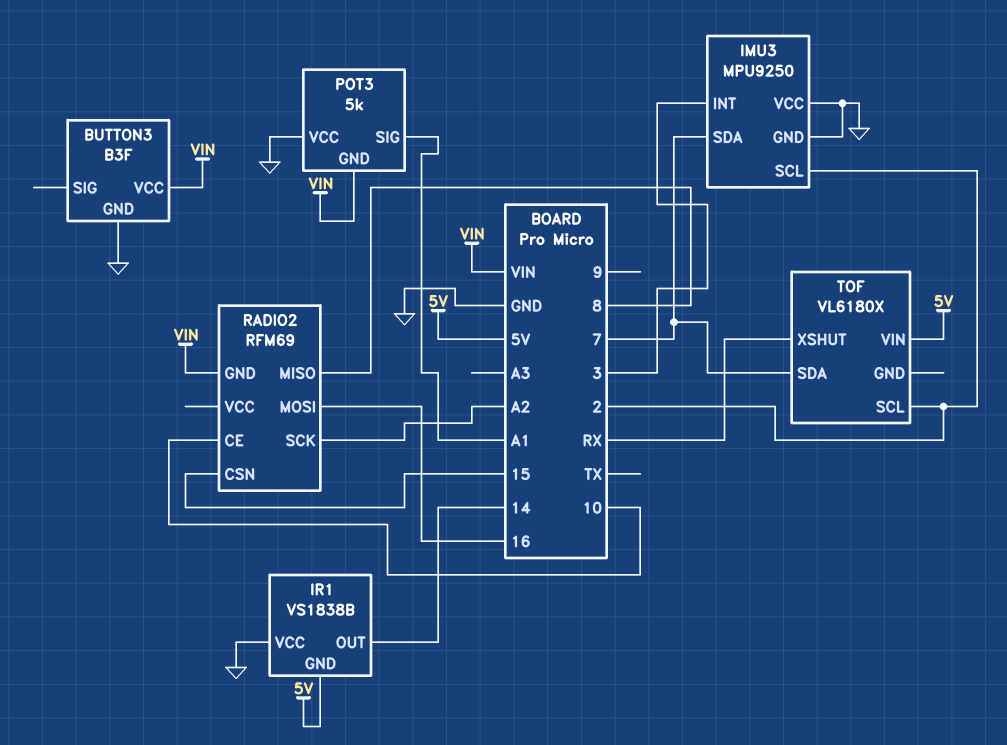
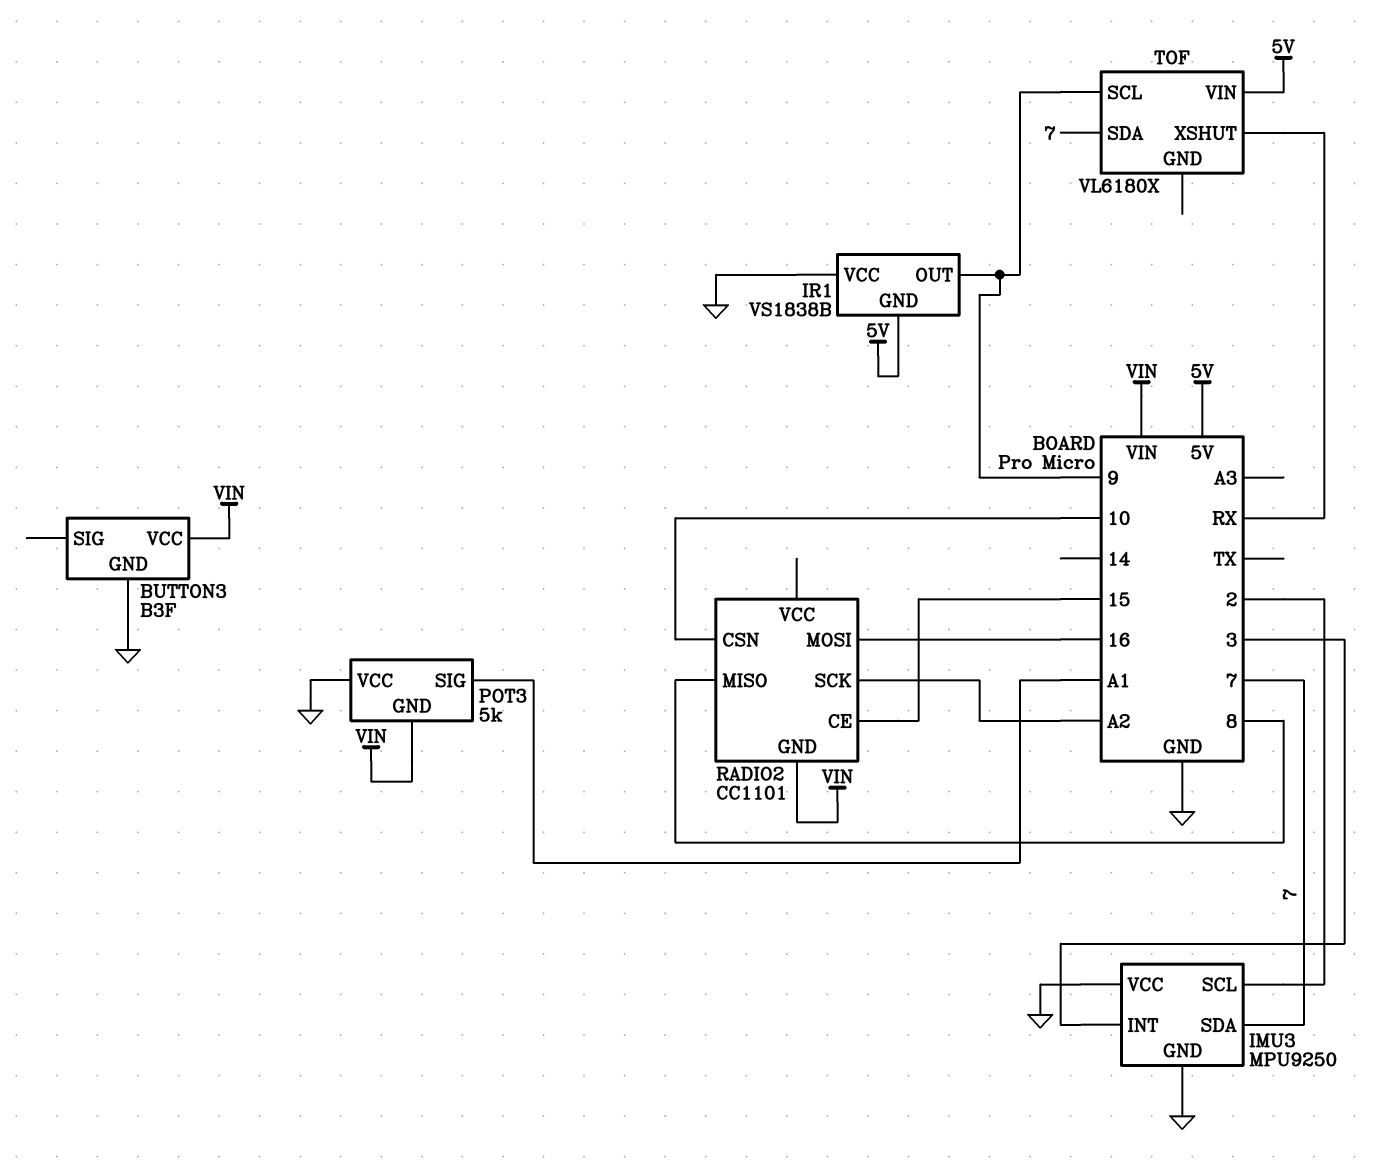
IR1 pin OUT: 14 -> 9
RADIO2: RFM69 -> CC1101
RADIO2 pin CE: 10 -> 15
RADIO2 pin CSN: 15 -> 10
TOF pin SCL: 2 -> 9

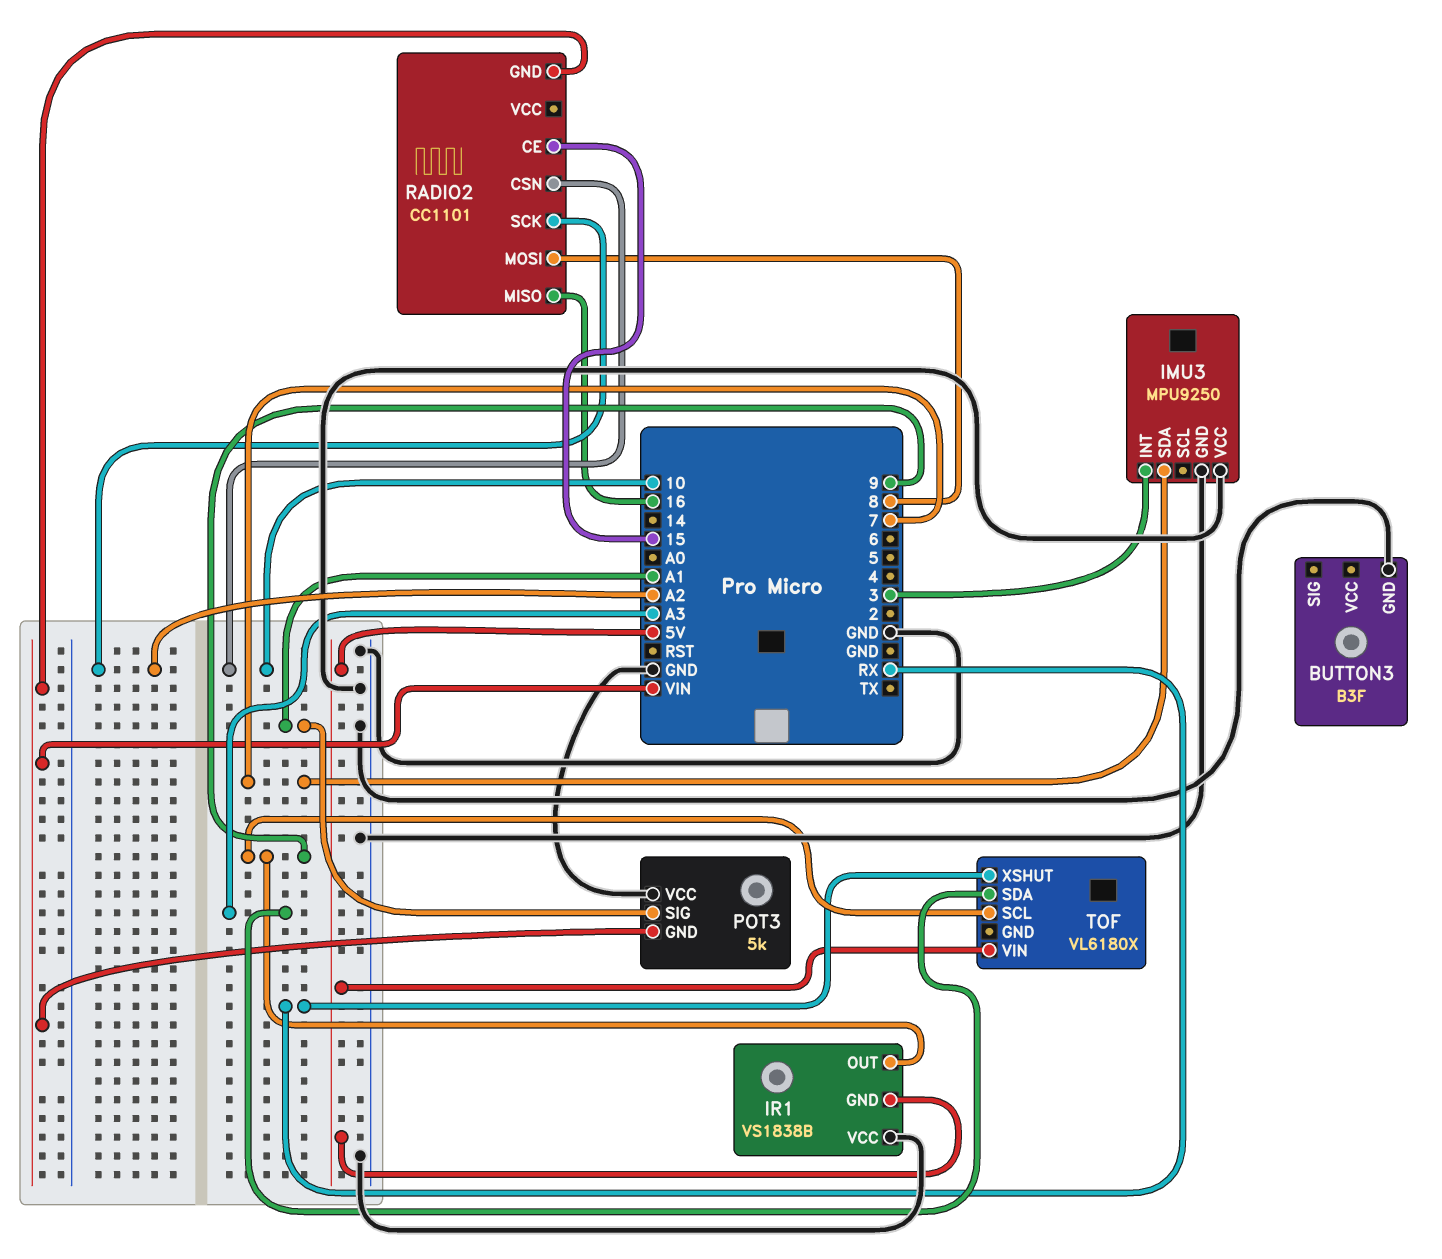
BUTTON3 pin VCC: VIN -> none
IMU3 pin SCL: 2 -> none
RADIO2 pin MISO: 8 -> 16
RADIO2 pin MOSI: 16 -> 8
TOF pin SDA: 7 -> A3

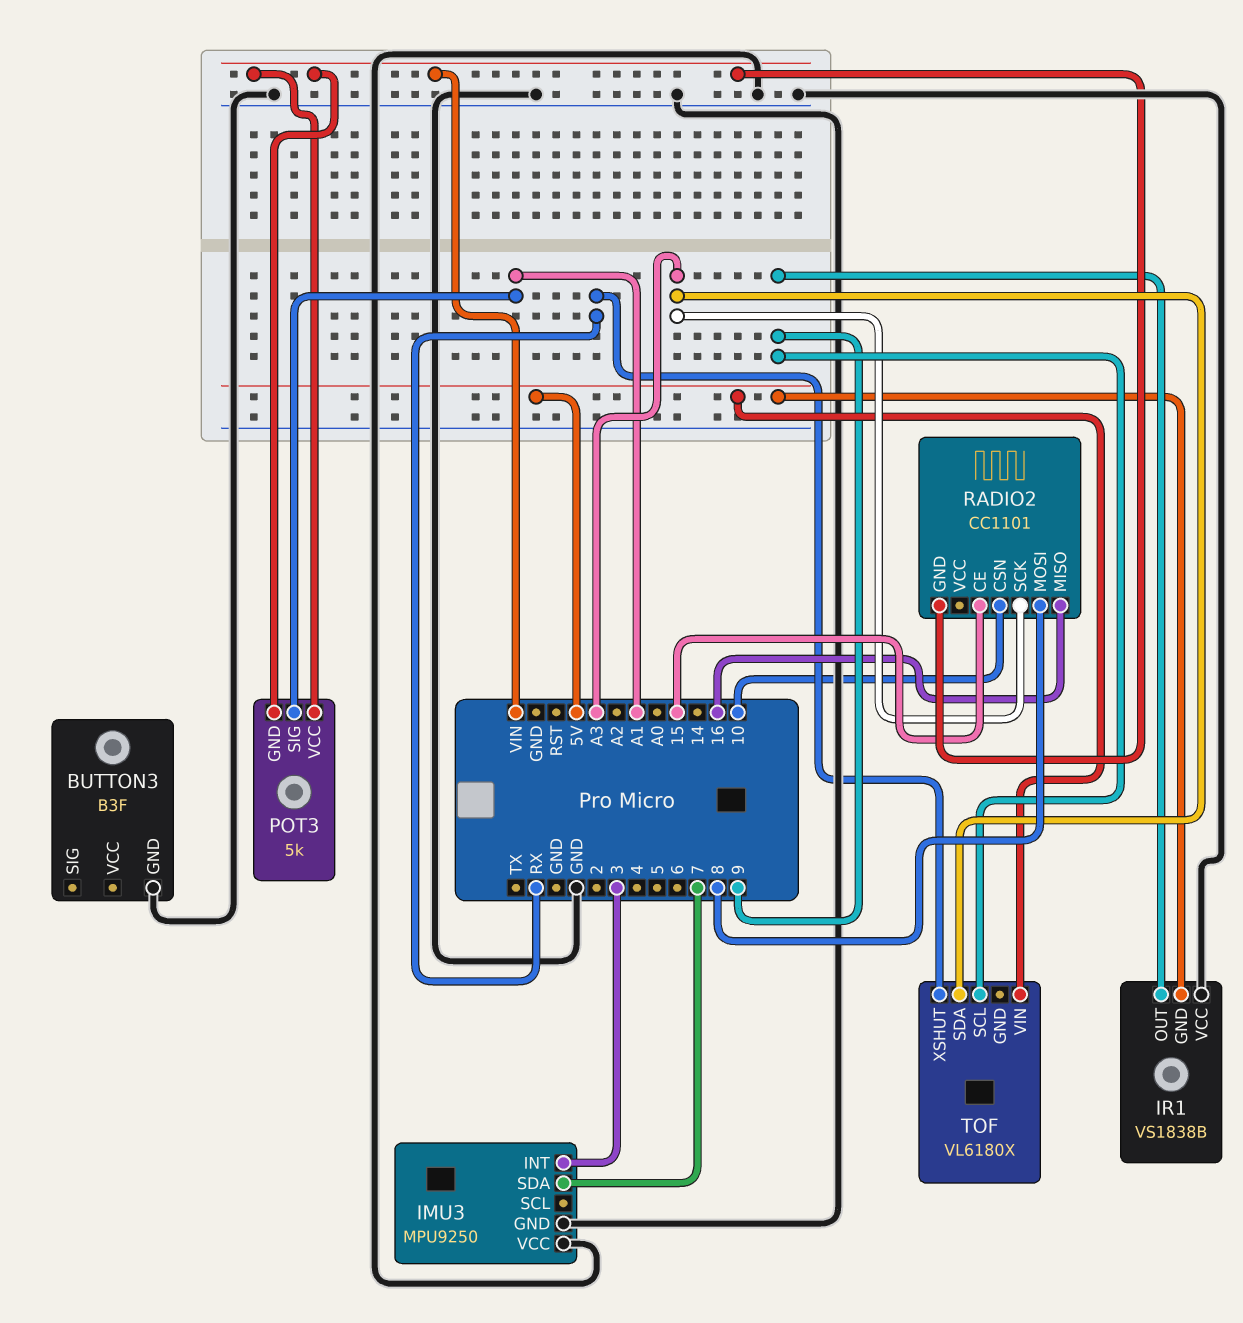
POT3 pin VCC: GND -> VIN
RADIO2 pin SCK: A2 -> A3

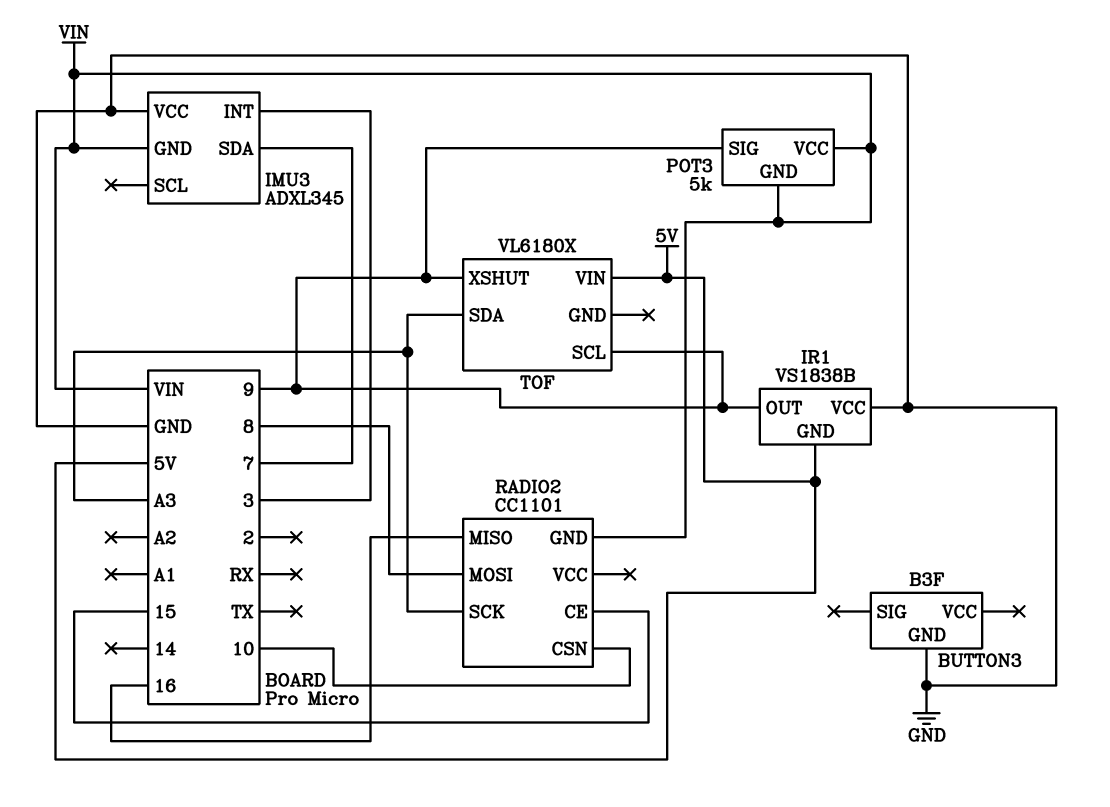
IMU3: MPU9250 -> ADXL345
IMU3 pin GND: GND -> VIN
POT3 pin SIG: A1 -> 9
TOF pin XSHUT: RX -> 9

====================

◆ Assignment: How many lines in the records contain the word "none"? Reply with that number only.

◆ Solution to the exercise: 2